-- EXERCISE DIRECTIONS --
The lines to copy are those in the listing that hold the word "orange".

-- EXTRACTED ENTRIES --

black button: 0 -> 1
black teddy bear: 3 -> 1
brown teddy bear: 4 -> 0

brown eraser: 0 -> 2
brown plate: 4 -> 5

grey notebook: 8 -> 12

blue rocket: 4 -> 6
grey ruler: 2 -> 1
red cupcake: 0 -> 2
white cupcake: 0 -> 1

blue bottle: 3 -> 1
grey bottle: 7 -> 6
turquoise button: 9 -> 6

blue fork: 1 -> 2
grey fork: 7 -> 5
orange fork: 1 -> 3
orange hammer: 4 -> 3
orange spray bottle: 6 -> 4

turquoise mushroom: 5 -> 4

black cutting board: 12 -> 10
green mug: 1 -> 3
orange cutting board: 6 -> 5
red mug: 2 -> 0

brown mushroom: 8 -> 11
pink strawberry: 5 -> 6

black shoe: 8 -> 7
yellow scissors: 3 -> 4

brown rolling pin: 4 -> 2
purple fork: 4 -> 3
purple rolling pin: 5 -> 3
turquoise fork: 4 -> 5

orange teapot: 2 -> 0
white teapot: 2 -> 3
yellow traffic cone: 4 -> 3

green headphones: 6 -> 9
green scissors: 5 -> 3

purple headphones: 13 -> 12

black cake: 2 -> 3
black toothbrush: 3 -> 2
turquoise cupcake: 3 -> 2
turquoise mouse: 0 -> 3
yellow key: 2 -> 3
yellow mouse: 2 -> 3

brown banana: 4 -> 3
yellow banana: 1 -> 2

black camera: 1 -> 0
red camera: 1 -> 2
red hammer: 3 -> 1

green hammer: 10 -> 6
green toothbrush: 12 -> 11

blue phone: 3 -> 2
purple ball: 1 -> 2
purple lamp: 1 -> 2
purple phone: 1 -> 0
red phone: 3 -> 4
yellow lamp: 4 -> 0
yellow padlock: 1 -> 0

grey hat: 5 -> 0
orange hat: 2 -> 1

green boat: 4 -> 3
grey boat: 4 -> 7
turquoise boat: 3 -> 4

-- RESULT BELOW --
orange fork: 1 -> 3
orange hammer: 4 -> 3
orange spray bottle: 6 -> 4
orange cutting board: 6 -> 5
orange teapot: 2 -> 0
orange hat: 2 -> 1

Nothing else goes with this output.